### REQUIRED ACTION
Word for word, copy the entire listing.

· · · · · · ·

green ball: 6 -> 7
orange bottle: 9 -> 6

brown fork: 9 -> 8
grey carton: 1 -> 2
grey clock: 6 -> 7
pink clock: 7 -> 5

· · · · · · ·

### SOLUTION BELOW
green ball: 6 -> 7
orange bottle: 9 -> 6

brown fork: 9 -> 8
grey carton: 1 -> 2
grey clock: 6 -> 7
pink clock: 7 -> 5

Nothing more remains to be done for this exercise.